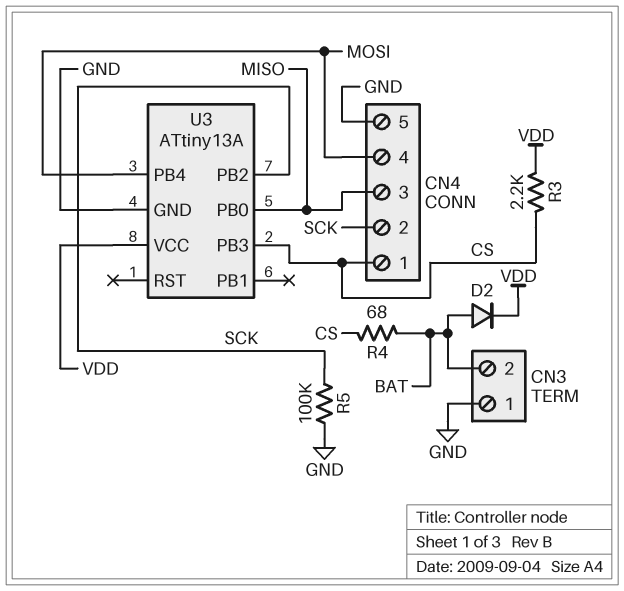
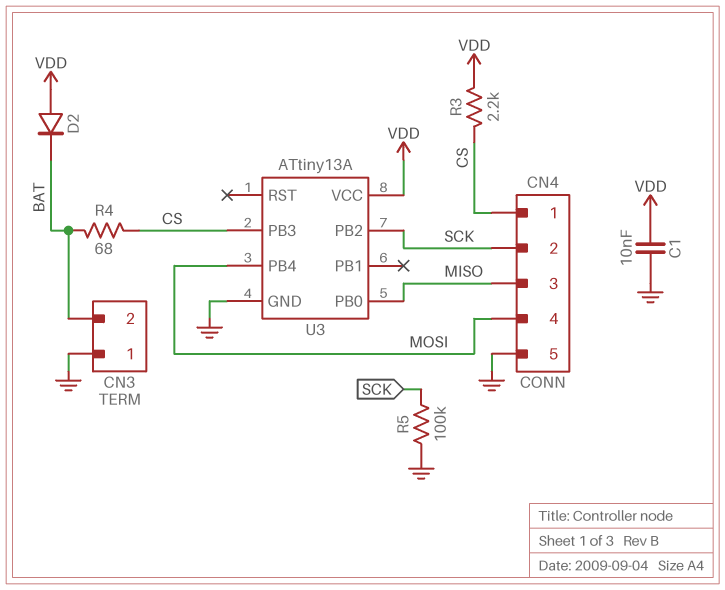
C1: none -> 10nF (GND, VDD)
D2: diode (A BAT, K VDD) -> diode (A VDD, K BAT)

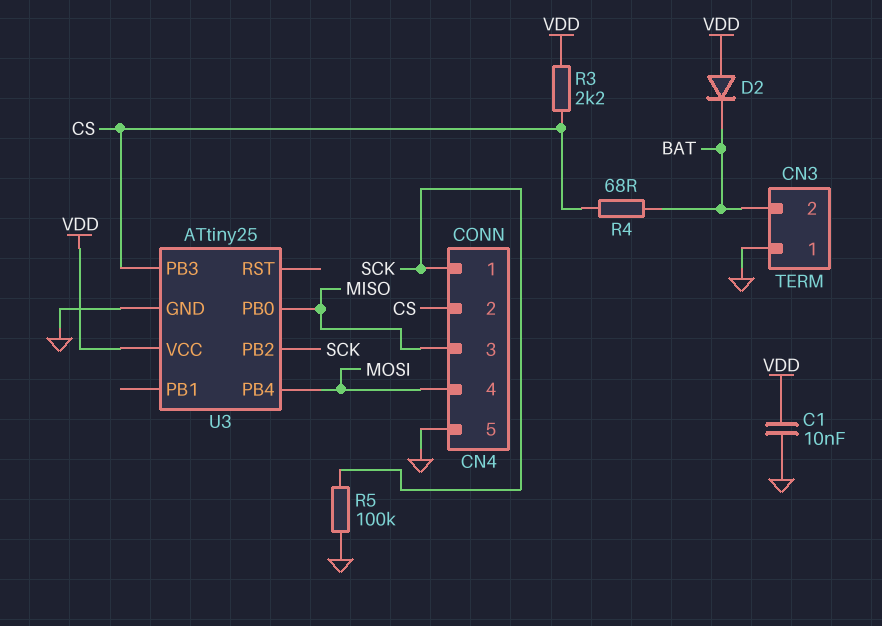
CN4 pin 1: CS -> SCK
CN4 pin 2: SCK -> CS
U3: ATtiny13A -> ATtiny25

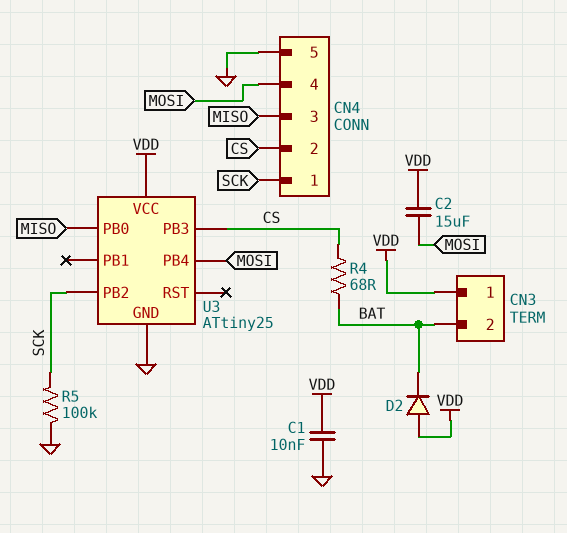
C2: none -> 15uF (MOSI, VDD)
CN3 pin 1: GND -> VDD
R3: 2.2k (CS, VDD) -> none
::::::
About this task
Extract every line from the records above that contains the word "none".

The answer
C1: none -> 10nF (GND, VDD)
C2: none -> 15uF (MOSI, VDD)
R3: 2.2k (CS, VDD) -> none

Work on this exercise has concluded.